• _ABOUT THIS EXERCISE_
Leave out the pictures and copy every record exactly.

• _DATA RECORDS_
━━━

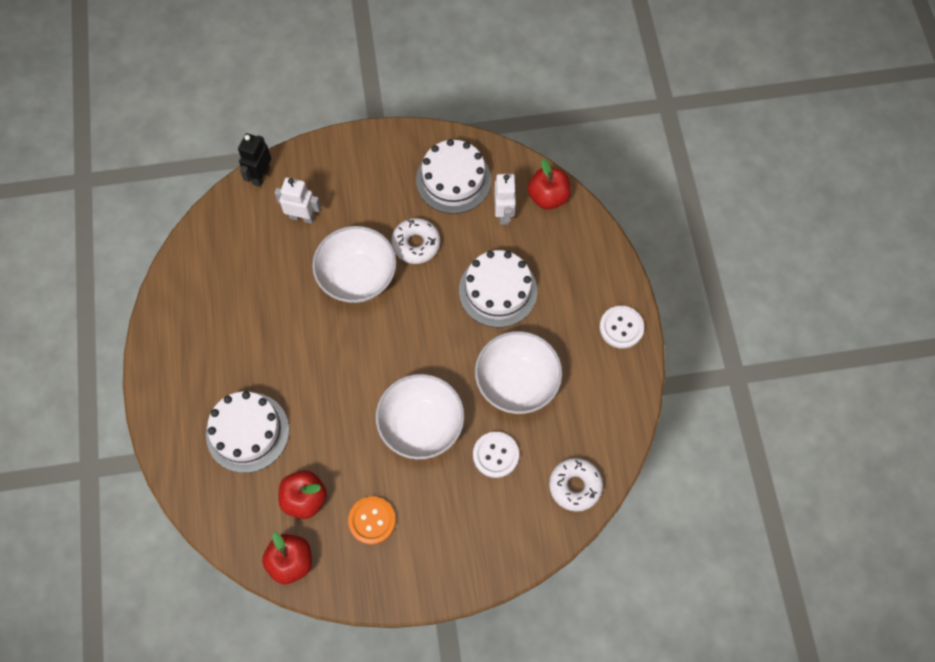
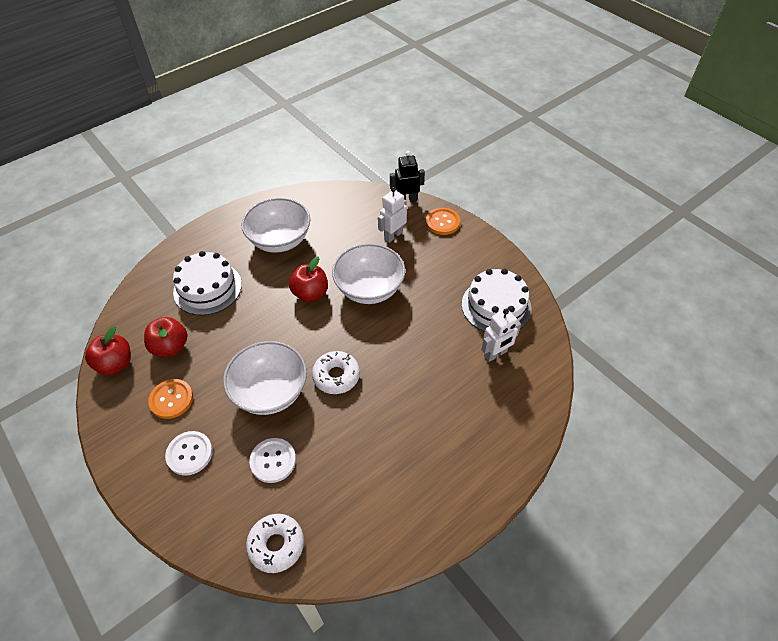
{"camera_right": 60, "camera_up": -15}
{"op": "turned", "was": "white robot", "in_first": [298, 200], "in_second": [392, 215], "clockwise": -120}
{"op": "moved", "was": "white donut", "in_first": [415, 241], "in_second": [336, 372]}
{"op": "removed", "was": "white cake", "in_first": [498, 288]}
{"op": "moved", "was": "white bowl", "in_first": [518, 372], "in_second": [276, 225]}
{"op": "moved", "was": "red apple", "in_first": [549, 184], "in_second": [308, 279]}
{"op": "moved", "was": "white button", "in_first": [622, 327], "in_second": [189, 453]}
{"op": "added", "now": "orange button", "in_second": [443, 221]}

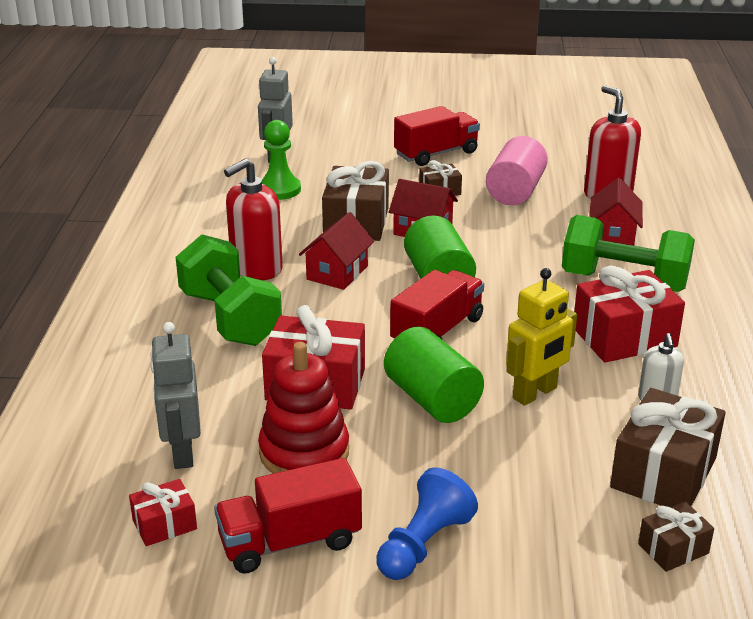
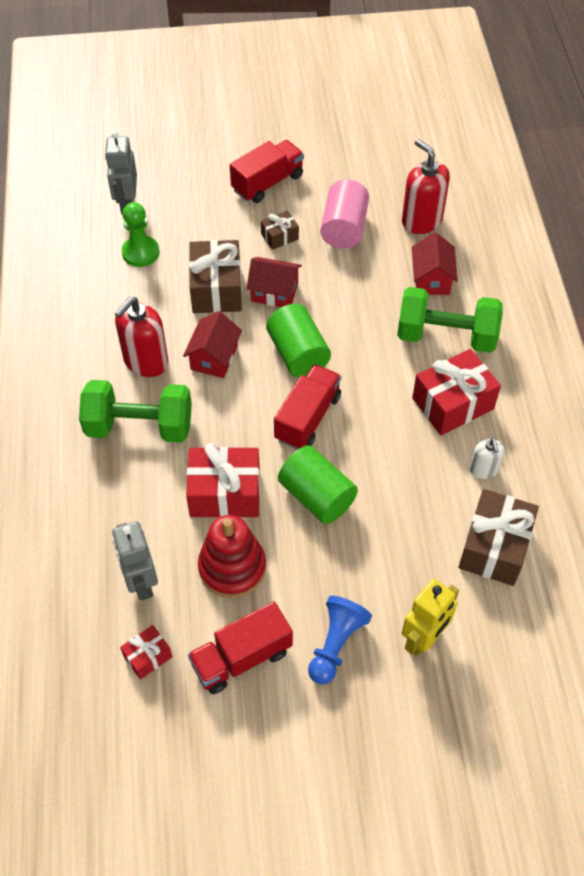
{"camera_right": -10, "camera_up": 25}
{"op": "turned", "was": "green dumbbell", "in_first": [229, 290], "in_second": [135, 411], "clockwise": -45}
{"op": "moved", "was": "yellow robot", "in_first": [541, 337], "in_second": [430, 617]}
{"op": "removed", "was": "brown gift", "in_first": [676, 537]}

━━━

• _RESPONSE TO THE TASK_
{"camera_right": 60, "camera_up": -15}
{"op": "turned", "was": "white robot", "in_first": [298, 200], "in_second": [392, 215], "clockwise": -120}
{"op": "moved", "was": "white donut", "in_first": [415, 241], "in_second": [336, 372]}
{"op": "removed", "was": "white cake", "in_first": [498, 288]}
{"op": "moved", "was": "white bowl", "in_first": [518, 372], "in_second": [276, 225]}
{"op": "moved", "was": "red apple", "in_first": [549, 184], "in_second": [308, 279]}
{"op": "moved", "was": "white button", "in_first": [622, 327], "in_second": [189, 453]}
{"op": "added", "now": "orange button", "in_second": [443, 221]}

{"camera_right": -10, "camera_up": 25}
{"op": "turned", "was": "green dumbbell", "in_first": [229, 290], "in_second": [135, 411], "clockwise": -45}
{"op": "moved", "was": "yellow robot", "in_first": [541, 337], "in_second": [430, 617]}
{"op": "removed", "was": "brown gift", "in_first": [676, 537]}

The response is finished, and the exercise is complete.